[Saved data entries]
□ □ □ □ □
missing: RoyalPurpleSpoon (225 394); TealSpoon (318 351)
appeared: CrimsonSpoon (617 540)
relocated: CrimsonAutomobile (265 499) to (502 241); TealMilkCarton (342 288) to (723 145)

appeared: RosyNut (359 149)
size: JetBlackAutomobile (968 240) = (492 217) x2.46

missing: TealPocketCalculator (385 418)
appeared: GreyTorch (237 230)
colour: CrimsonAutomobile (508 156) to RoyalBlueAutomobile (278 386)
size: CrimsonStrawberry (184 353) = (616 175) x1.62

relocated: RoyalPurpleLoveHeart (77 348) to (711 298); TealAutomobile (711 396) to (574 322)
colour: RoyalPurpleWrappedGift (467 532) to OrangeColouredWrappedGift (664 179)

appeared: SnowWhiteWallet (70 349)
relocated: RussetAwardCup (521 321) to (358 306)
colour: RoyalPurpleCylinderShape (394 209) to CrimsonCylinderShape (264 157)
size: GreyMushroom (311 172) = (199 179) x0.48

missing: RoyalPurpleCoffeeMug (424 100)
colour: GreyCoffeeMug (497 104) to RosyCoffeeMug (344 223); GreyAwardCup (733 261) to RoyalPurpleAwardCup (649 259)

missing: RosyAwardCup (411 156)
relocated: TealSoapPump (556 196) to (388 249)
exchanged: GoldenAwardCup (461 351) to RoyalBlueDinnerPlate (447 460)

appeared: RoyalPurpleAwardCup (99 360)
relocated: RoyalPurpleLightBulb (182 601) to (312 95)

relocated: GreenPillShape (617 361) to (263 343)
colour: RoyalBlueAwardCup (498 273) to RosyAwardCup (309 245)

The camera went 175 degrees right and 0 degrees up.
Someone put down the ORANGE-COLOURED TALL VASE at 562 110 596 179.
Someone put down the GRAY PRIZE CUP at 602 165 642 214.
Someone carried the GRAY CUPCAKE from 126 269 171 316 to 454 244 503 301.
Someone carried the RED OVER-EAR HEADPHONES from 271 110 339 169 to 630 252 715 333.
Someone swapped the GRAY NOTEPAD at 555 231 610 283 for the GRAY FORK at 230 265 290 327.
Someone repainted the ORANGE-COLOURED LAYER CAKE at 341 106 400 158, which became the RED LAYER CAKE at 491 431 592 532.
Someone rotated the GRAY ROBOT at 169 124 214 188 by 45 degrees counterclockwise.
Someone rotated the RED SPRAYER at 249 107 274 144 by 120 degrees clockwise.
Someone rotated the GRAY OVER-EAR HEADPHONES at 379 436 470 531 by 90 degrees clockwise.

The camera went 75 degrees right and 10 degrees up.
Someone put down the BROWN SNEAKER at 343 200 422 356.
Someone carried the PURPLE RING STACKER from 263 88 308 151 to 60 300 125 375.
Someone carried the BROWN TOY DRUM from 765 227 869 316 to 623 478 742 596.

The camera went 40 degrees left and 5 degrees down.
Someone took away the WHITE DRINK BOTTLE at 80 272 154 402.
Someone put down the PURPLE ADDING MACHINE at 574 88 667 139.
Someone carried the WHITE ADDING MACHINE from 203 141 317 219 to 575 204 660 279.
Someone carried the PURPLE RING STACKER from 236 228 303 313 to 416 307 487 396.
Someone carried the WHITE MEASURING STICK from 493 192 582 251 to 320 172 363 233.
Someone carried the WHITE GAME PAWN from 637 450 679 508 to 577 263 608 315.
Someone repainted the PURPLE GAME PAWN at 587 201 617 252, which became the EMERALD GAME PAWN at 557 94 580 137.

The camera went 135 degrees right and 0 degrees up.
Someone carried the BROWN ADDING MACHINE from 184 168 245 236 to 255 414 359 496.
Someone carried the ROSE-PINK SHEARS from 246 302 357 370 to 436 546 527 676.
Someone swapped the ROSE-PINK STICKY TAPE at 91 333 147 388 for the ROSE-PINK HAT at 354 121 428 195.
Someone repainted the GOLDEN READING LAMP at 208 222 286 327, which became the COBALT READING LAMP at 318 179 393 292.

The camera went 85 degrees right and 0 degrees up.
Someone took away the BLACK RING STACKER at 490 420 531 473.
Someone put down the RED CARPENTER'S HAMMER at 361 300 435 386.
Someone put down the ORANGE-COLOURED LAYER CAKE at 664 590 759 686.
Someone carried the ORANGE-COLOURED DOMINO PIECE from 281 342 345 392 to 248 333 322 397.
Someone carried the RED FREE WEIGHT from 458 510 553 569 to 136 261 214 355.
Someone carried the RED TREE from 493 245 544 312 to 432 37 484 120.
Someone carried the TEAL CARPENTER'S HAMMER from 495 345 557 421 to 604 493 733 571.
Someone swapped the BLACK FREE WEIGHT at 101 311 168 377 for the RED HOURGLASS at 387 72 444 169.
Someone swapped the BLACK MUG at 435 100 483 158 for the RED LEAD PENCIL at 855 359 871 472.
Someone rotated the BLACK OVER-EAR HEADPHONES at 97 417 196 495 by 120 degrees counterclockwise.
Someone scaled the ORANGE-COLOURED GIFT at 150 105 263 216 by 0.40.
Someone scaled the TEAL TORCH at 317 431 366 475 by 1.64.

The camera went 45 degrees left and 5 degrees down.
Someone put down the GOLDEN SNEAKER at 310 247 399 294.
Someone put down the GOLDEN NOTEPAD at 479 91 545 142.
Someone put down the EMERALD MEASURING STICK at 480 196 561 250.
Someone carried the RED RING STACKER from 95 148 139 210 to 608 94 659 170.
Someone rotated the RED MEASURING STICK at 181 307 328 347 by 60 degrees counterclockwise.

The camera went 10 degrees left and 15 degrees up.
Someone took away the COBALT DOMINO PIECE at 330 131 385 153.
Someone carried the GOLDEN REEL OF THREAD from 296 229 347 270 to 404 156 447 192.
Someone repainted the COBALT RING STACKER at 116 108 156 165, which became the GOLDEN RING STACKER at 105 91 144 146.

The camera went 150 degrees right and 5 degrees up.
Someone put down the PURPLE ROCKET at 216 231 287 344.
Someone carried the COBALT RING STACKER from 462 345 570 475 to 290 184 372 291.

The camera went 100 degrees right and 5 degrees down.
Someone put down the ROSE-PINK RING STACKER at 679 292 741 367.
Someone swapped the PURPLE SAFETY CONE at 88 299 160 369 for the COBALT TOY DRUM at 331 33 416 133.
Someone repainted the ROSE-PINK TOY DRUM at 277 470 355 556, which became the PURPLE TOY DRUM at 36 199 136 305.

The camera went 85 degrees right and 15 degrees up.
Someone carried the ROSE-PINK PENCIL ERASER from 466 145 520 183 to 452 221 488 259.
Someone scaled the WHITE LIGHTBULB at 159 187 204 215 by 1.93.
□ □ □ □ □
AIM OF THE EXERCISE: Your reply must repeat the records above exactly and in full.

SOLUTION FOR THIS EXERCISE:
missing: RoyalPurpleSpoon (225 394); TealSpoon (318 351)
appeared: CrimsonSpoon (617 540)
relocated: CrimsonAutomobile (265 499) to (502 241); TealMilkCarton (342 288) to (723 145)

appeared: RosyNut (359 149)
size: JetBlackAutomobile (968 240) = (492 217) x2.46

missing: TealPocketCalculator (385 418)
appeared: GreyTorch (237 230)
colour: CrimsonAutomobile (508 156) to RoyalBlueAutomobile (278 386)
size: CrimsonStrawberry (184 353) = (616 175) x1.62

relocated: RoyalPurpleLoveHeart (77 348) to (711 298); TealAutomobile (711 396) to (574 322)
colour: RoyalPurpleWrappedGift (467 532) to OrangeColouredWrappedGift (664 179)

appeared: SnowWhiteWallet (70 349)
relocated: RussetAwardCup (521 321) to (358 306)
colour: RoyalPurpleCylinderShape (394 209) to CrimsonCylinderShape (264 157)
size: GreyMushroom (311 172) = (199 179) x0.48

missing: RoyalPurpleCoffeeMug (424 100)
colour: GreyCoffeeMug (497 104) to RosyCoffeeMug (344 223); GreyAwardCup (733 261) to RoyalPurpleAwardCup (649 259)

missing: RosyAwardCup (411 156)
relocated: TealSoapPump (556 196) to (388 249)
exchanged: GoldenAwardCup (461 351) to RoyalBlueDinnerPlate (447 460)

appeared: RoyalPurpleAwardCup (99 360)
relocated: RoyalPurpleLightBulb (182 601) to (312 95)

relocated: GreenPillShape (617 361) to (263 343)
colour: RoyalBlueAwardCup (498 273) to RosyAwardCup (309 245)

The camera went 175 degrees right and 0 degrees up.
Someone put down the ORANGE-COLOURED TALL VASE at 562 110 596 179.
Someone put down the GRAY PRIZE CUP at 602 165 642 214.
Someone carried the GRAY CUPCAKE from 126 269 171 316 to 454 244 503 301.
Someone carried the RED OVER-EAR HEADPHONES from 271 110 339 169 to 630 252 715 333.
Someone swapped the GRAY NOTEPAD at 555 231 610 283 for the GRAY FORK at 230 265 290 327.
Someone repainted the ORANGE-COLOURED LAYER CAKE at 341 106 400 158, which became the RED LAYER CAKE at 491 431 592 532.
Someone rotated the GRAY ROBOT at 169 124 214 188 by 45 degrees counterclockwise.
Someone rotated the RED SPRAYER at 249 107 274 144 by 120 degrees clockwise.
Someone rotated the GRAY OVER-EAR HEADPHONES at 379 436 470 531 by 90 degrees clockwise.

The camera went 75 degrees right and 10 degrees up.
Someone put down the BROWN SNEAKER at 343 200 422 356.
Someone carried the PURPLE RING STACKER from 263 88 308 151 to 60 300 125 375.
Someone carried the BROWN TOY DRUM from 765 227 869 316 to 623 478 742 596.

The camera went 40 degrees left and 5 degrees down.
Someone took away the WHITE DRINK BOTTLE at 80 272 154 402.
Someone put down the PURPLE ADDING MACHINE at 574 88 667 139.
Someone carried the WHITE ADDING MACHINE from 203 141 317 219 to 575 204 660 279.
Someone carried the PURPLE RING STACKER from 236 228 303 313 to 416 307 487 396.
Someone carried the WHITE MEASURING STICK from 493 192 582 251 to 320 172 363 233.
Someone carried the WHITE GAME PAWN from 637 450 679 508 to 577 263 608 315.
Someone repainted the PURPLE GAME PAWN at 587 201 617 252, which became the EMERALD GAME PAWN at 557 94 580 137.

The camera went 135 degrees right and 0 degrees up.
Someone carried the BROWN ADDING MACHINE from 184 168 245 236 to 255 414 359 496.
Someone carried the ROSE-PINK SHEARS from 246 302 357 370 to 436 546 527 676.
Someone swapped the ROSE-PINK STICKY TAPE at 91 333 147 388 for the ROSE-PINK HAT at 354 121 428 195.
Someone repainted the GOLDEN READING LAMP at 208 222 286 327, which became the COBALT READING LAMP at 318 179 393 292.

The camera went 85 degrees right and 0 degrees up.
Someone took away the BLACK RING STACKER at 490 420 531 473.
Someone put down the RED CARPENTER'S HAMMER at 361 300 435 386.
Someone put down the ORANGE-COLOURED LAYER CAKE at 664 590 759 686.
Someone carried the ORANGE-COLOURED DOMINO PIECE from 281 342 345 392 to 248 333 322 397.
Someone carried the RED FREE WEIGHT from 458 510 553 569 to 136 261 214 355.
Someone carried the RED TREE from 493 245 544 312 to 432 37 484 120.
Someone carried the TEAL CARPENTER'S HAMMER from 495 345 557 421 to 604 493 733 571.
Someone swapped the BLACK FREE WEIGHT at 101 311 168 377 for the RED HOURGLASS at 387 72 444 169.
Someone swapped the BLACK MUG at 435 100 483 158 for the RED LEAD PENCIL at 855 359 871 472.
Someone rotated the BLACK OVER-EAR HEADPHONES at 97 417 196 495 by 120 degrees counterclockwise.
Someone scaled the ORANGE-COLOURED GIFT at 150 105 263 216 by 0.40.
Someone scaled the TEAL TORCH at 317 431 366 475 by 1.64.

The camera went 45 degrees left and 5 degrees down.
Someone put down the GOLDEN SNEAKER at 310 247 399 294.
Someone put down the GOLDEN NOTEPAD at 479 91 545 142.
Someone put down the EMERALD MEASURING STICK at 480 196 561 250.
Someone carried the RED RING STACKER from 95 148 139 210 to 608 94 659 170.
Someone rotated the RED MEASURING STICK at 181 307 328 347 by 60 degrees counterclockwise.

The camera went 10 degrees left and 15 degrees up.
Someone took away the COBALT DOMINO PIECE at 330 131 385 153.
Someone carried the GOLDEN REEL OF THREAD from 296 229 347 270 to 404 156 447 192.
Someone repainted the COBALT RING STACKER at 116 108 156 165, which became the GOLDEN RING STACKER at 105 91 144 146.

The camera went 150 degrees right and 5 degrees up.
Someone put down the PURPLE ROCKET at 216 231 287 344.
Someone carried the COBALT RING STACKER from 462 345 570 475 to 290 184 372 291.

The camera went 100 degrees right and 5 degrees down.
Someone put down the ROSE-PINK RING STACKER at 679 292 741 367.
Someone swapped the PURPLE SAFETY CONE at 88 299 160 369 for the COBALT TOY DRUM at 331 33 416 133.
Someone repainted the ROSE-PINK TOY DRUM at 277 470 355 556, which became the PURPLE TOY DRUM at 36 199 136 305.

The camera went 85 degrees right and 15 degrees up.
Someone carried the ROSE-PINK PENCIL ERASER from 466 145 520 183 to 452 221 488 259.
Someone scaled the WHITE LIGHTBULB at 159 187 204 215 by 1.93.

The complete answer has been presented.